*DATA SUPPLIED*.

=======

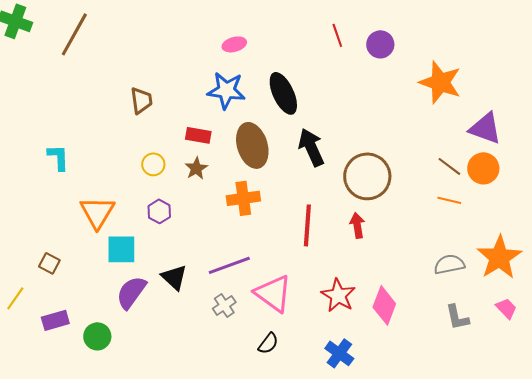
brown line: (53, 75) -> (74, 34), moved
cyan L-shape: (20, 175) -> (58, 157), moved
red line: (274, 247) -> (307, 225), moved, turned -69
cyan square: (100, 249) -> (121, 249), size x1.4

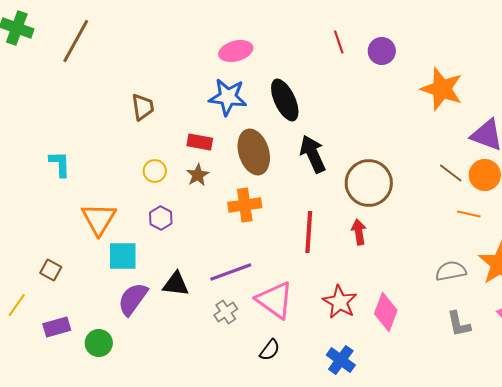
pink ellipse: (234, 44) -> (236, 51), size x1.4
orange line: (449, 200) -> (469, 214), moved
black triangle: (174, 277) -> (176, 284), turned -36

=======

*ACTIVITY*. Only what runs from the line holding "red line: (274, 247)" through the end of the entries above is to be given again, exactly, with every picture omitted.

*SOLUTION*.
red line: (274, 247) -> (307, 225), moved, turned -69
cyan square: (100, 249) -> (121, 249), size x1.4

pink ellipse: (234, 44) -> (236, 51), size x1.4
orange line: (449, 200) -> (469, 214), moved
black triangle: (174, 277) -> (176, 284), turned -36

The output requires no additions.